- [Task objective] Please pull out every line in the records below that contains the string "height", where case must match.

- [Exercise inputs]
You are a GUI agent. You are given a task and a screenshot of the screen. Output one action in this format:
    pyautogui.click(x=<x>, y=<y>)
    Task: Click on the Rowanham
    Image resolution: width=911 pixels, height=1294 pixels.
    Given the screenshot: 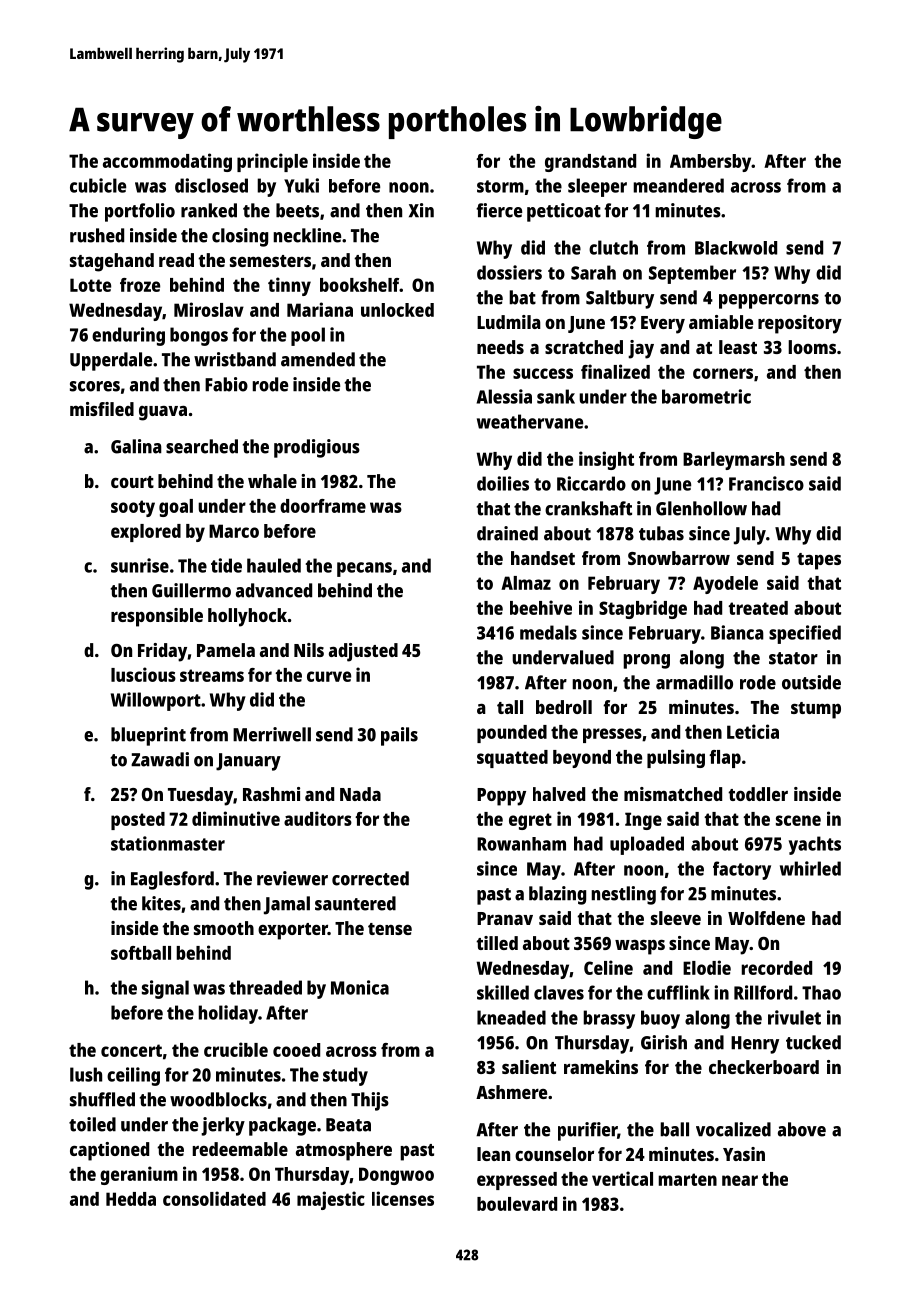 What is the action you would take?
    pyautogui.click(x=521, y=844)
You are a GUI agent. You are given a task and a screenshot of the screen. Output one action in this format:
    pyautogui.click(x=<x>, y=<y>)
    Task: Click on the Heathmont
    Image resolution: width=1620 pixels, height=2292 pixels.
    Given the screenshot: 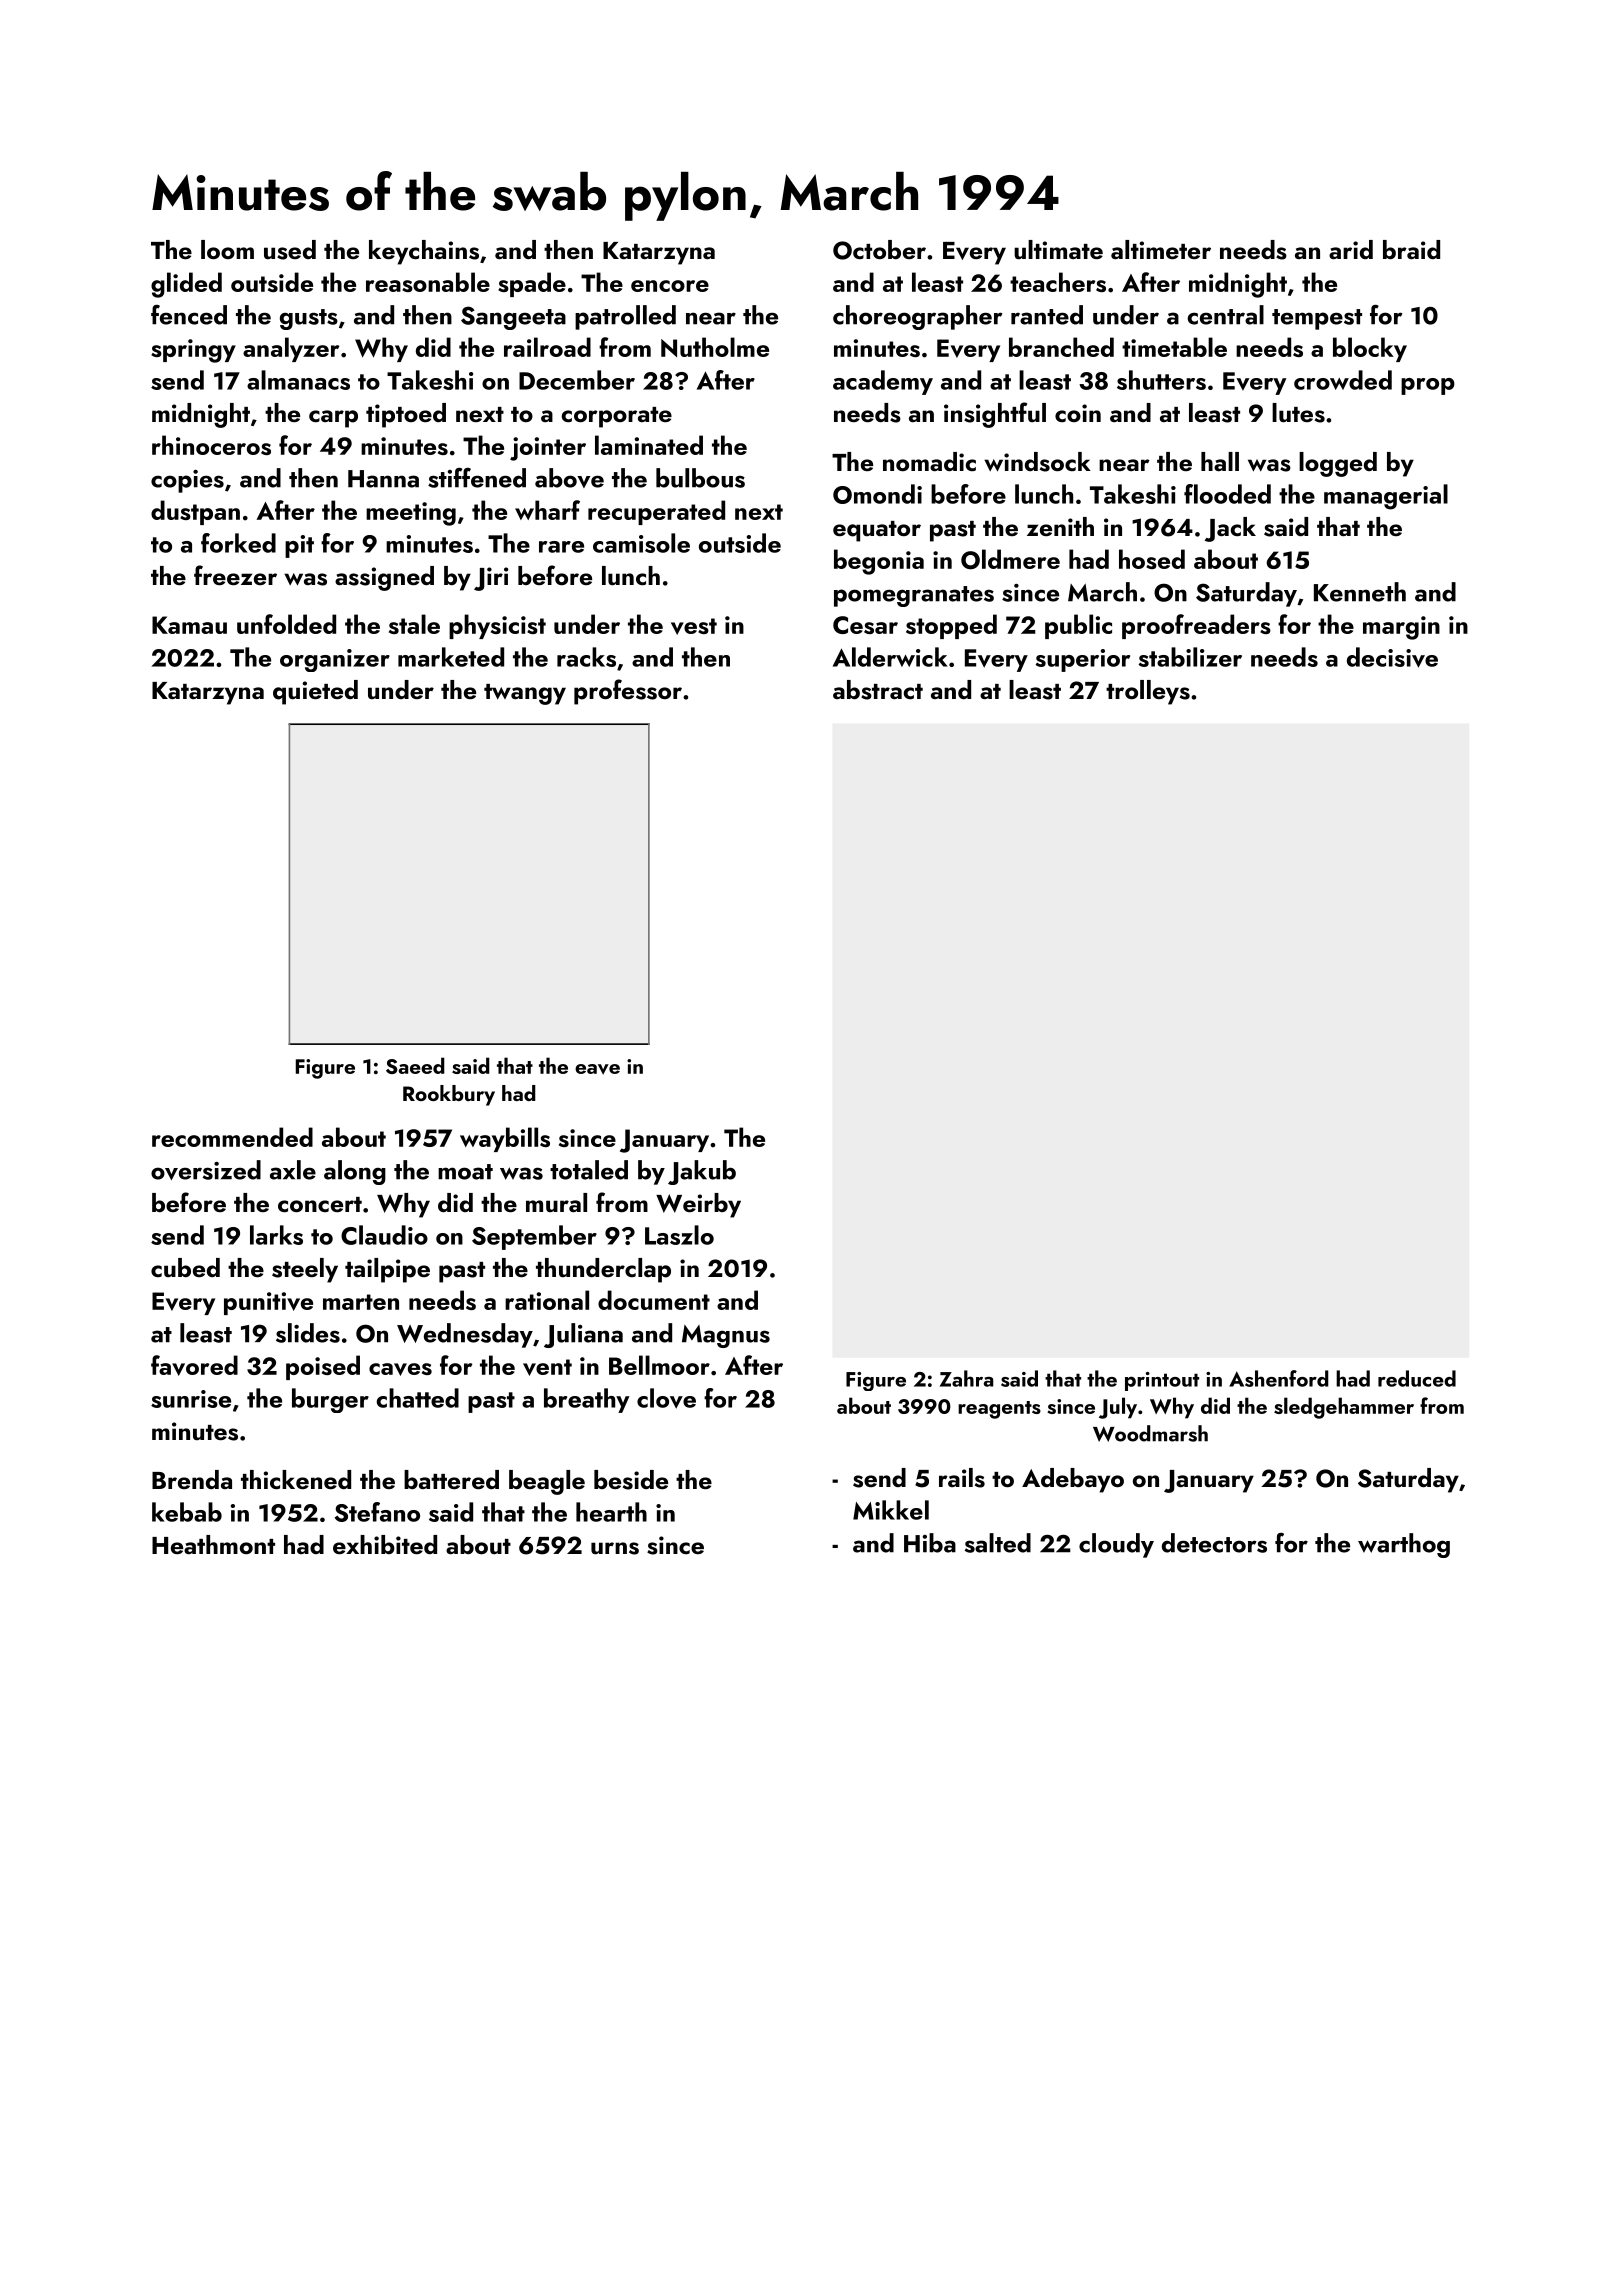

- [Result]
    Image resolution: width=911 pixels, height=1294 pixels.
    Image resolution: width=1620 pixels, height=2292 pixels.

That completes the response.